Structured diff data

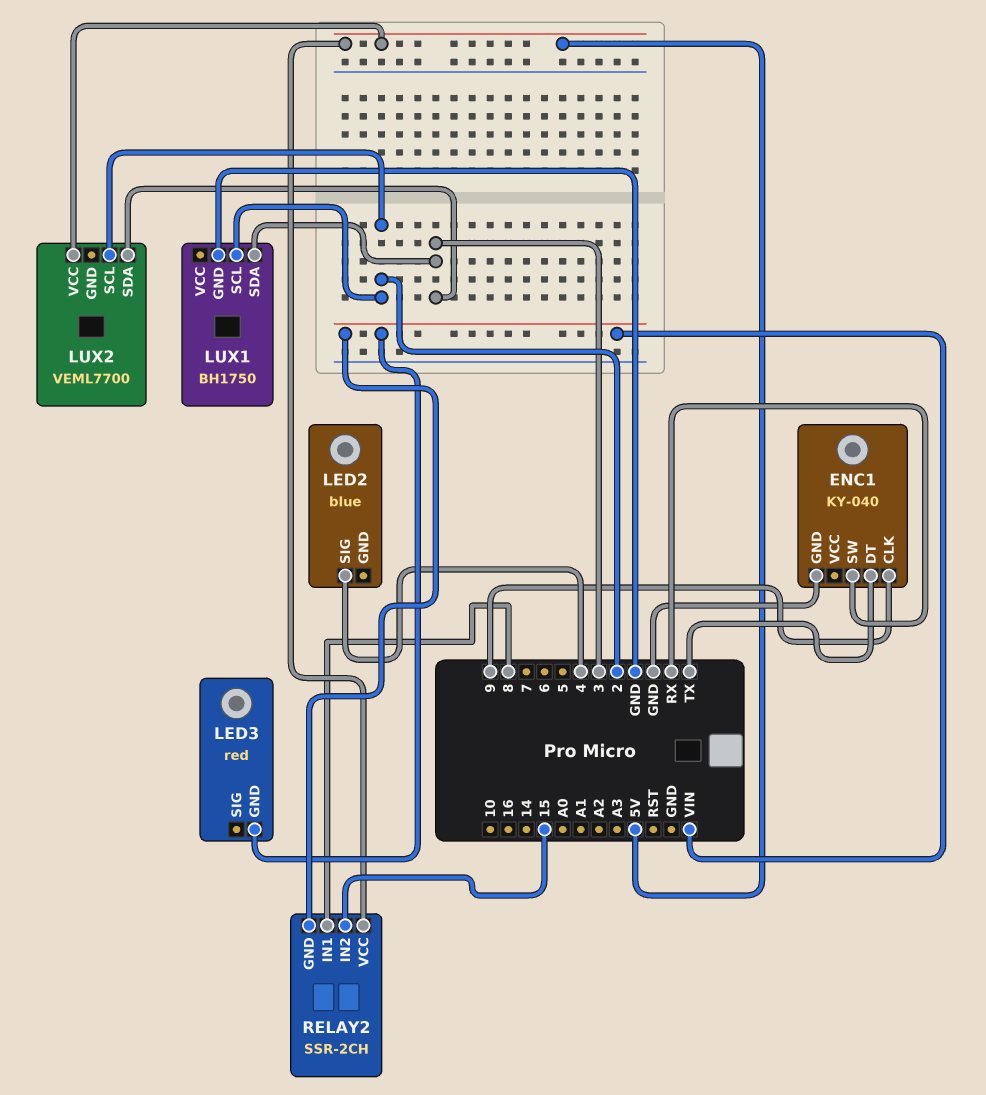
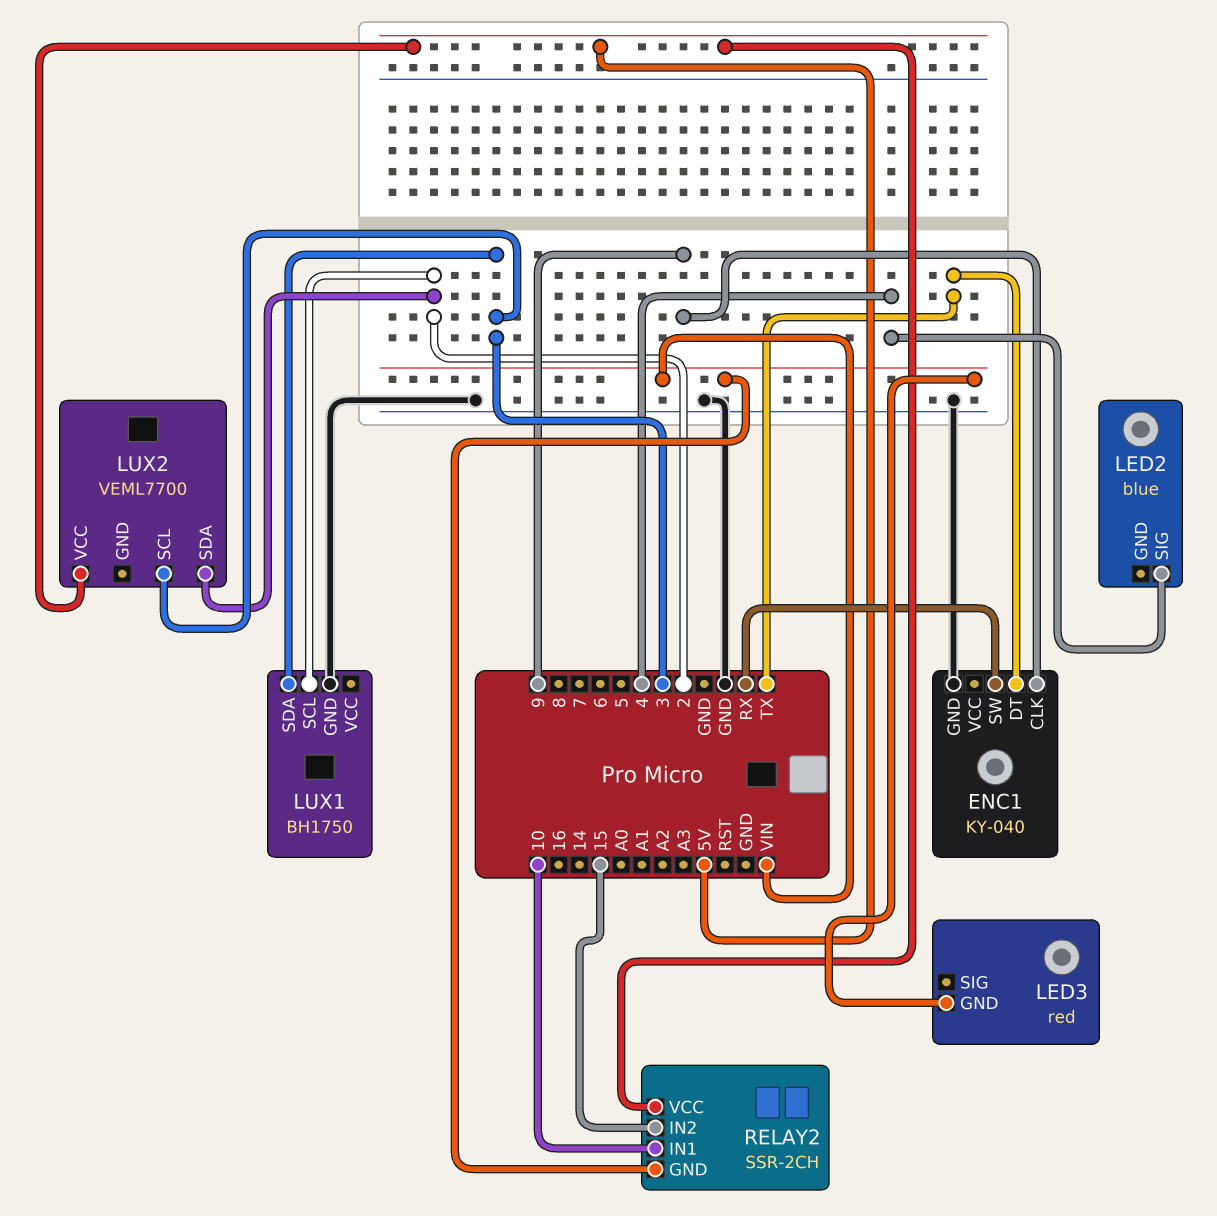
LUX2 pin SCL: 2 -> 3
LUX2 pin SDA: 3 -> 2
RELAY2 pin IN1: 8 -> 10

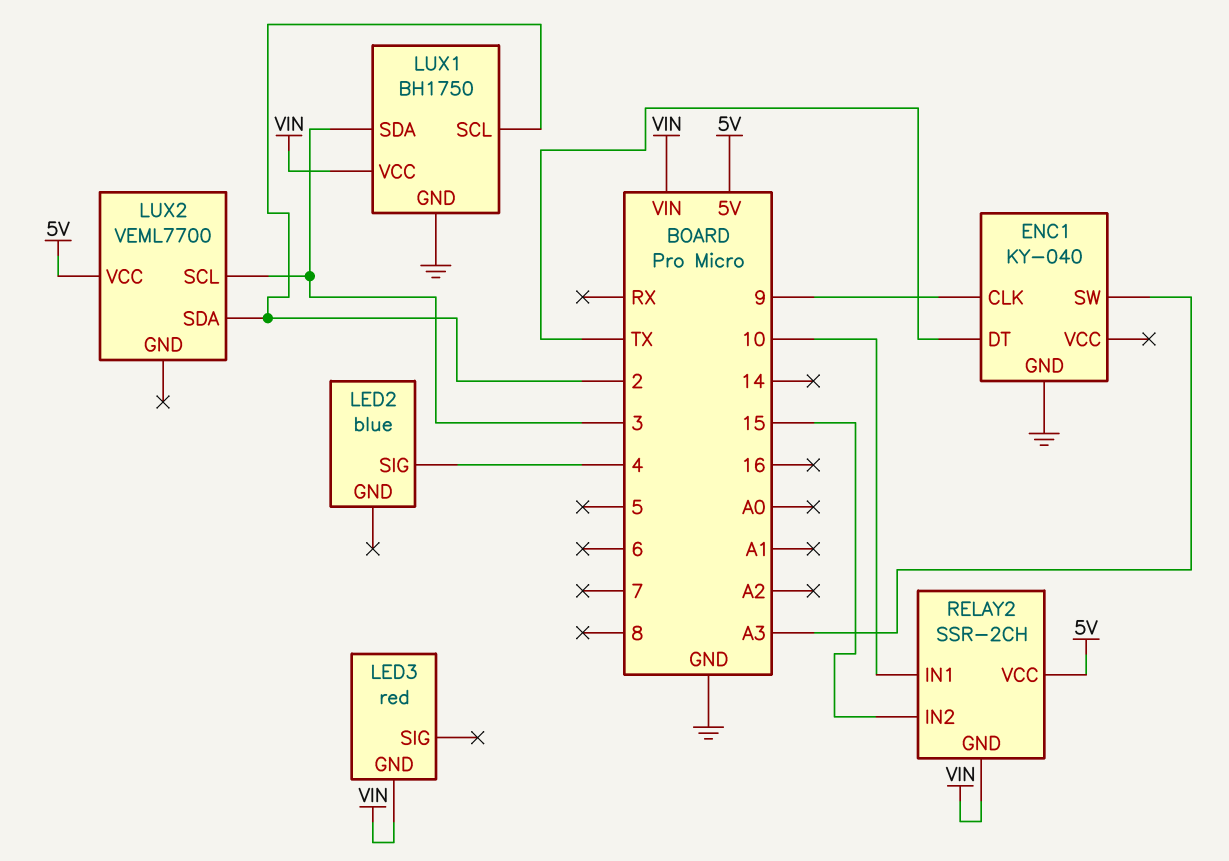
ENC1 pin SW: RX -> A3
LUX1 pin VCC: none -> VIN

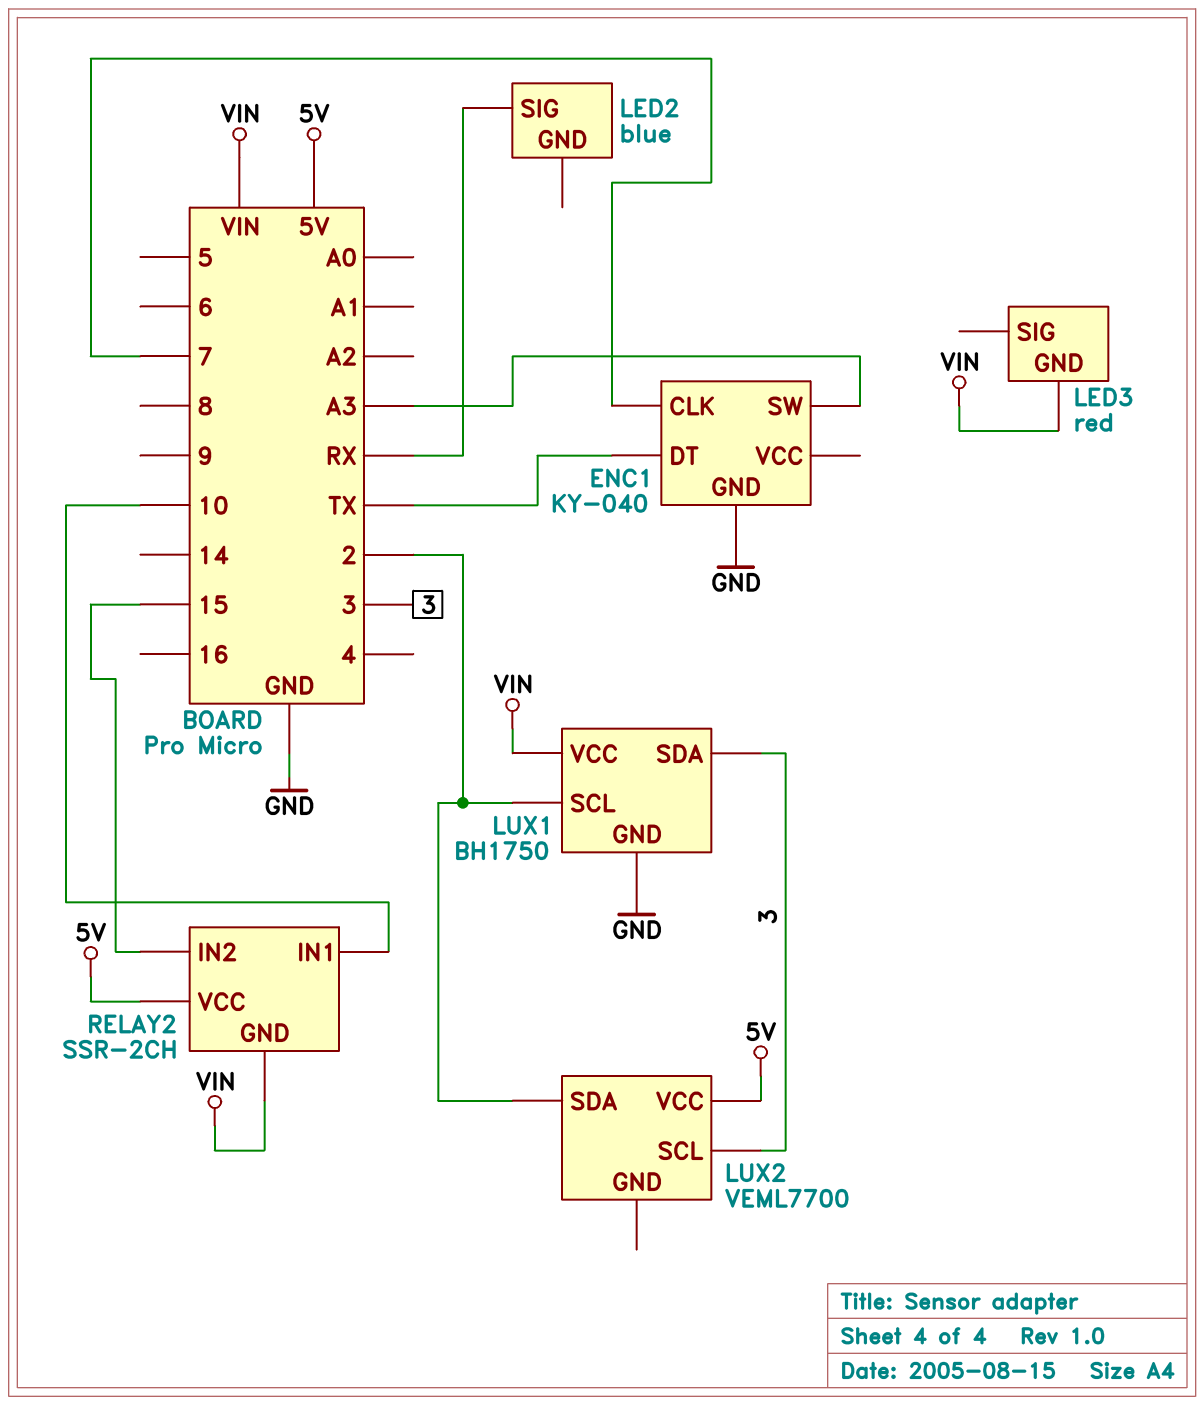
ENC1 pin CLK: 9 -> 7
LED2 pin SIG: 4 -> RX

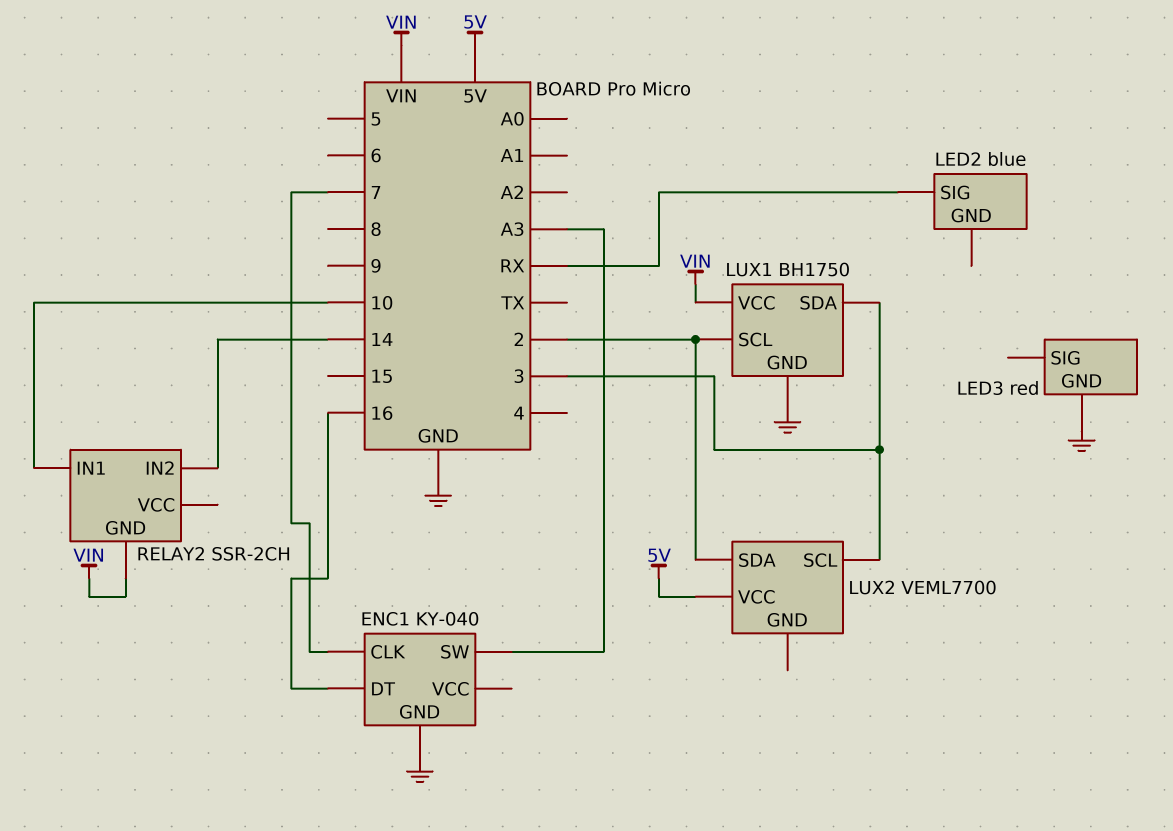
ENC1 pin DT: TX -> 16
LED3 pin GND: VIN -> GND
RELAY2 pin IN2: 15 -> 14
RELAY2 pin VCC: 5V -> none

• **What you are asked to do**: Each record above must be returned exactly as written, with its pictures omitted.

• **Answer area**:
LUX2 pin SCL: 2 -> 3
LUX2 pin SDA: 3 -> 2
RELAY2 pin IN1: 8 -> 10

ENC1 pin SW: RX -> A3
LUX1 pin VCC: none -> VIN

ENC1 pin CLK: 9 -> 7
LED2 pin SIG: 4 -> RX

ENC1 pin DT: TX -> 16
LED3 pin GND: VIN -> GND
RELAY2 pin IN2: 15 -> 14
RELAY2 pin VCC: 5V -> none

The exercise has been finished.